= Beginning of Section =

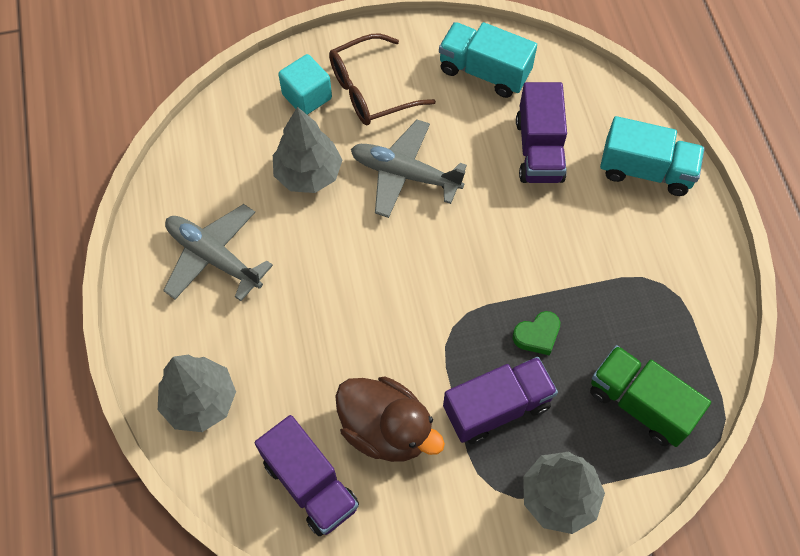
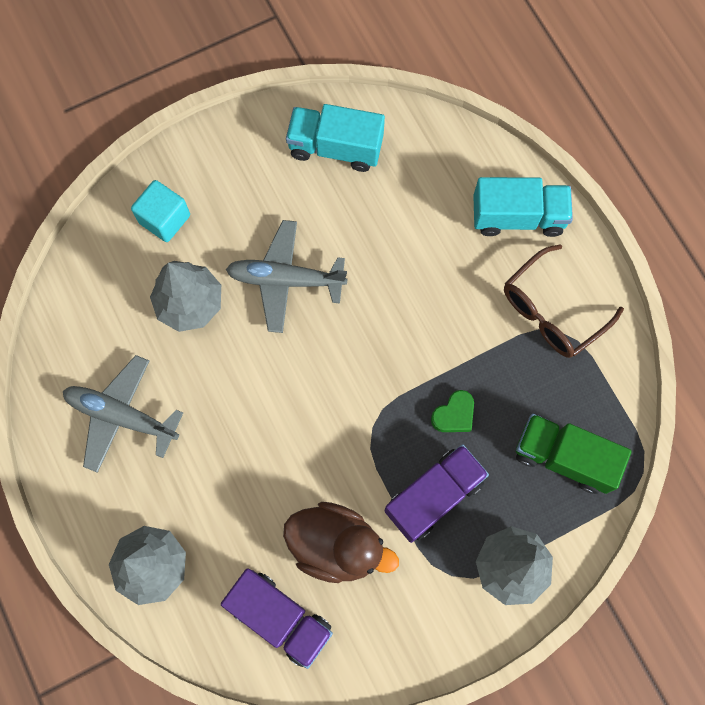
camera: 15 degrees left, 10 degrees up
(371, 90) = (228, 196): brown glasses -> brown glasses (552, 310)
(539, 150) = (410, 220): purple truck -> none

= End of Section =
= Beginning of Section =

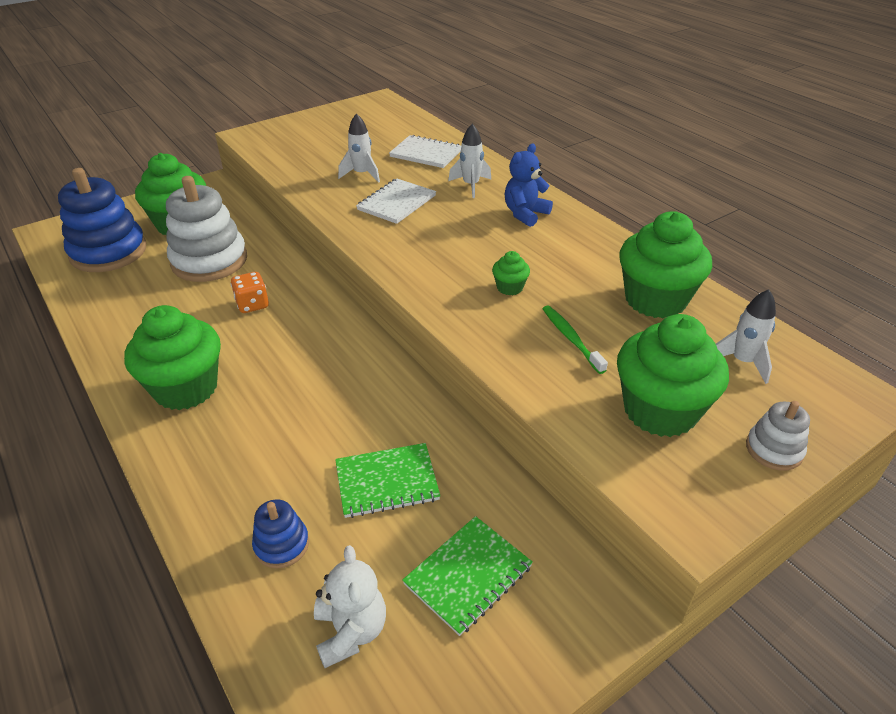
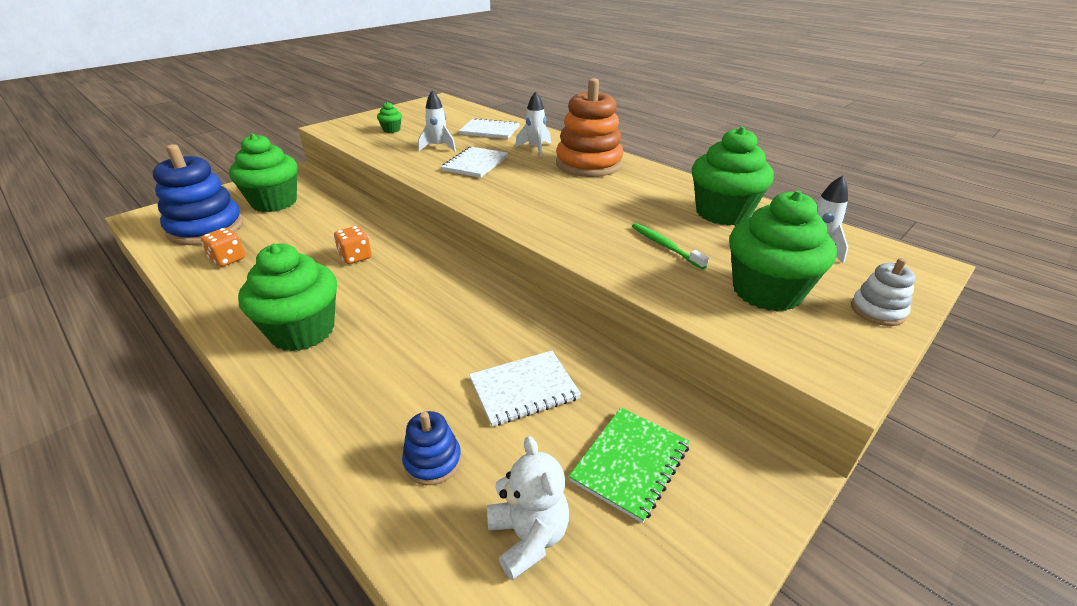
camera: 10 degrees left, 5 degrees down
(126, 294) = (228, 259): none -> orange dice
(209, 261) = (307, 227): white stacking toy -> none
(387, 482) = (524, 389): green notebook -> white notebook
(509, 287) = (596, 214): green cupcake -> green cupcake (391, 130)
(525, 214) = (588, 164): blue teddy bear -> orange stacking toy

= End of Section =

What is expected:
Where the listing above reaches the line that contains "(209, 261) = (307, 227): white", start retyping, and finish with the line that contains "(525, 214) = (588, 164): blue"; reproduce those lines exactly and no others.

Worked solution:
(209, 261) = (307, 227): white stacking toy -> none
(387, 482) = (524, 389): green notebook -> white notebook
(509, 287) = (596, 214): green cupcake -> green cupcake (391, 130)
(525, 214) = (588, 164): blue teddy bear -> orange stacking toy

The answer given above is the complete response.